— Action item —
Beginning with the first line and ending with the one containing "camera: 70 degrees left, 0 degrees up", copy the lines of the listing below exactly; omit everything else.

--------------------------------

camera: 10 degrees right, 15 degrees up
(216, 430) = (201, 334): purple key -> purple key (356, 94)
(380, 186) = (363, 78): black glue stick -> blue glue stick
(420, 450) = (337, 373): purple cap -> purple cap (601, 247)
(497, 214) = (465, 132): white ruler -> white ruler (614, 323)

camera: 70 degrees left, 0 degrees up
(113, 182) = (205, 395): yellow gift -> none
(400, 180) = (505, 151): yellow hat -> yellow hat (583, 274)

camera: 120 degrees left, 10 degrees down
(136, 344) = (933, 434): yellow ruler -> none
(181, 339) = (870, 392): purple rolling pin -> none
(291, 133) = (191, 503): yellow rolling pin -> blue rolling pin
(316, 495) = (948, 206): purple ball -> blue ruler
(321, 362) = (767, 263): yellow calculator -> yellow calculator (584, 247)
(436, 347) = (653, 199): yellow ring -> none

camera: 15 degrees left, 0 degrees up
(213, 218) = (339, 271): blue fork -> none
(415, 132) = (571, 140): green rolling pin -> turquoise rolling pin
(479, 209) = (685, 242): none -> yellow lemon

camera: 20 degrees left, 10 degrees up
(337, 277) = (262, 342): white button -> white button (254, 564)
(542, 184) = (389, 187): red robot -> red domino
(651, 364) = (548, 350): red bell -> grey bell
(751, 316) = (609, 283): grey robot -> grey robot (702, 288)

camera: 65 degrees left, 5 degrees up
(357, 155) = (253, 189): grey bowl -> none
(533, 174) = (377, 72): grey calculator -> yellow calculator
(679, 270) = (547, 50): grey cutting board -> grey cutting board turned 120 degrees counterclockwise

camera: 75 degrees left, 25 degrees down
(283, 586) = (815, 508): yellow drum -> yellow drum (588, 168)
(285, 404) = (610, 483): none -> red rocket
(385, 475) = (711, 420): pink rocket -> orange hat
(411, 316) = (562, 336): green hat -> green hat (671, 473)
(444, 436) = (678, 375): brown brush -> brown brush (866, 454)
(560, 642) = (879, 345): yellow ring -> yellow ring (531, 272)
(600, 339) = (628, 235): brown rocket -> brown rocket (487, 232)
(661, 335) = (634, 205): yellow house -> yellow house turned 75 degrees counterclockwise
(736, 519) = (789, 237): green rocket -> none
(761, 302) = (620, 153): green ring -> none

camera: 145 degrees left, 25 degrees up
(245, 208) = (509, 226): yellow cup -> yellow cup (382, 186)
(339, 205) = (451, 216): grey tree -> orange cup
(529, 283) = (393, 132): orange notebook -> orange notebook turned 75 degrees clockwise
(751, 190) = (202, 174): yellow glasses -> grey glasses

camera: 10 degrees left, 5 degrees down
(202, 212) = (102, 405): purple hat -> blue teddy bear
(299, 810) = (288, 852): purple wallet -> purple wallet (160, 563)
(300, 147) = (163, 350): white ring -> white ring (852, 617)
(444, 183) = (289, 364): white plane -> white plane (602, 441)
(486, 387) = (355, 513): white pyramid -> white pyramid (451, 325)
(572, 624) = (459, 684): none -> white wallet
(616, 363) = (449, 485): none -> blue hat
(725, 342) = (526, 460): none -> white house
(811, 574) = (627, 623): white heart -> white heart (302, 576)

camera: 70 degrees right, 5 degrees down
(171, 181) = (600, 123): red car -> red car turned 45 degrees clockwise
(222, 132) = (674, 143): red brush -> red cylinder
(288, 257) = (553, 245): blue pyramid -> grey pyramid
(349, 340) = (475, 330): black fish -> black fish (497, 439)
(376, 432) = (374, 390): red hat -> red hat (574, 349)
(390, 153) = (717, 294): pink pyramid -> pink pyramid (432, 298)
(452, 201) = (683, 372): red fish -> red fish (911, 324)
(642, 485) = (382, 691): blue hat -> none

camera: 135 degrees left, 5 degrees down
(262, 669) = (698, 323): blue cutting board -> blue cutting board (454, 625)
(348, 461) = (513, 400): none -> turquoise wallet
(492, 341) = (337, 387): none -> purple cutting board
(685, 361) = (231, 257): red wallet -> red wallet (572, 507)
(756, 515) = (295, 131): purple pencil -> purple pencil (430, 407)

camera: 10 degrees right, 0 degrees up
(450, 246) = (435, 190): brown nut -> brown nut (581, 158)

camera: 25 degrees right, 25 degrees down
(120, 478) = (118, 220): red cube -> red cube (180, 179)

--------------------------------

— Response box —
camera: 10 degrees right, 15 degrees up
(216, 430) = (201, 334): purple key -> purple key (356, 94)
(380, 186) = (363, 78): black glue stick -> blue glue stick
(420, 450) = (337, 373): purple cap -> purple cap (601, 247)
(497, 214) = (465, 132): white ruler -> white ruler (614, 323)

camera: 70 degrees left, 0 degrees up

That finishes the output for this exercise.